- Opening Delimiter -

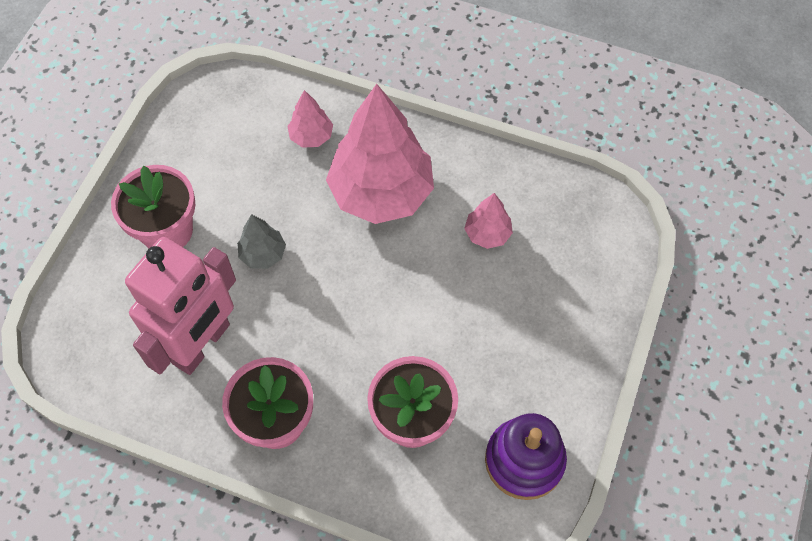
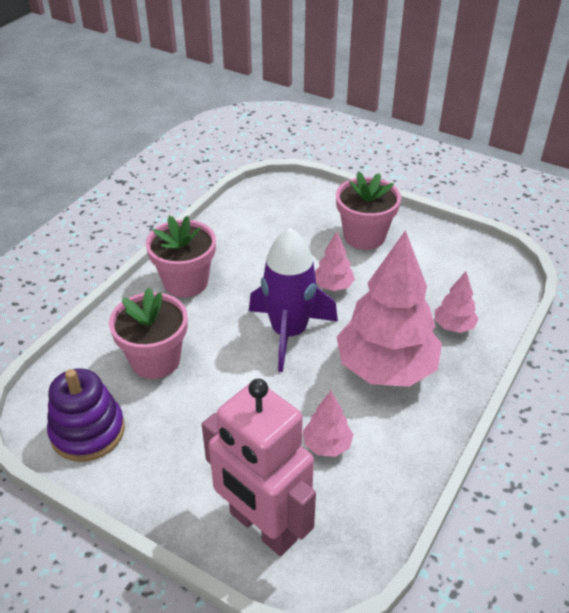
camera: 100 degrees right, 20 degrees down
(202, 344) = (261, 249): pink robot -> pink robot (262, 527)
(263, 254) = (333, 286): grey tree -> pink tree
(346, 289) = (289, 332): none -> purple rocket

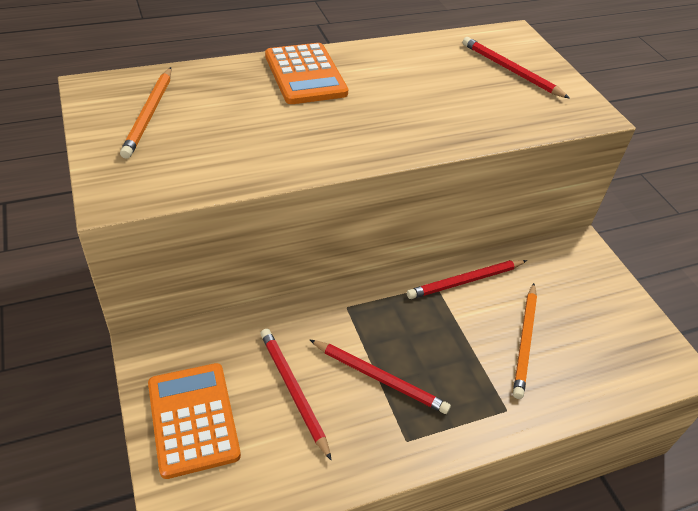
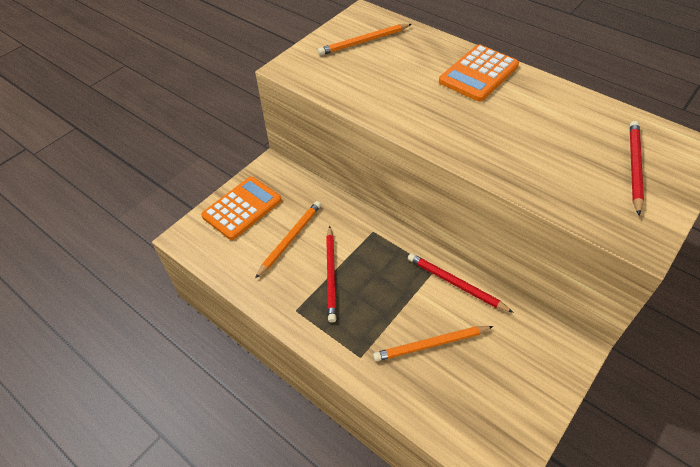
camera: 65 degrees right, 5 degrees up
(293, 391) = (290, 239): red pencil -> orange pencil

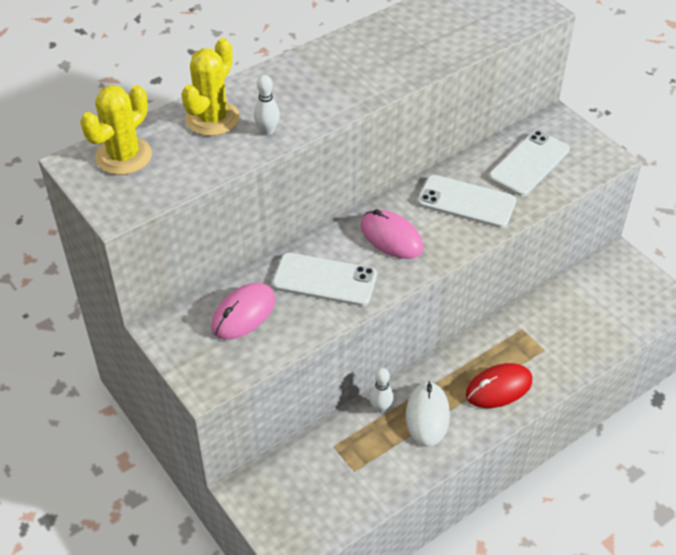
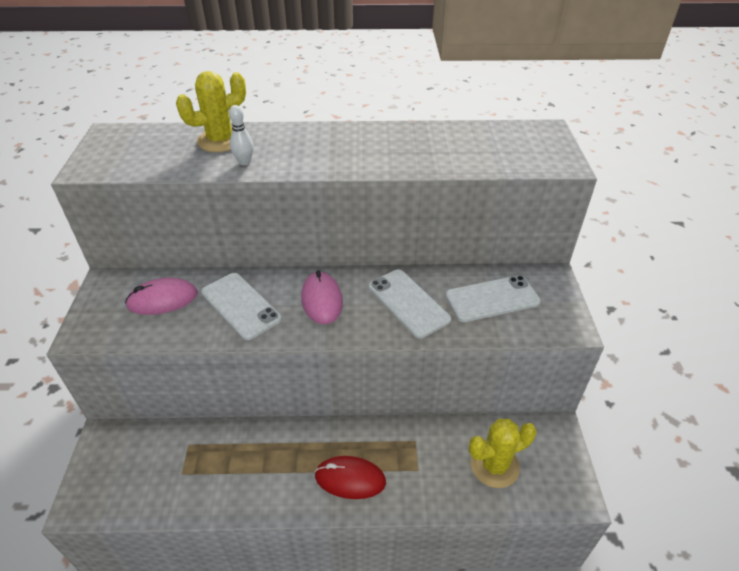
camera: 35 degrees right, 5 degrees down
(124, 156) = (137, 140): yellow cactus -> yellow cactus (494, 465)
(380, 408) = (248, 436): white bowling pin -> none
(427, 415) = (274, 465): white mouse -> none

- Closing Delimiter -

> _EXERCISE BRIEF_:
What is needed is an exact copy of only the lines above from the one with "(202, 344) = (261, 249): pink" to the one with "camera: 35 degrees right, 5 degrees down", both kept, with every picture left out.

> _ANSWER TO THE PROBLEM_:
(202, 344) = (261, 249): pink robot -> pink robot (262, 527)
(263, 254) = (333, 286): grey tree -> pink tree
(346, 289) = (289, 332): none -> purple rocket

camera: 65 degrees right, 5 degrees up
(293, 391) = (290, 239): red pencil -> orange pencil

camera: 35 degrees right, 5 degrees down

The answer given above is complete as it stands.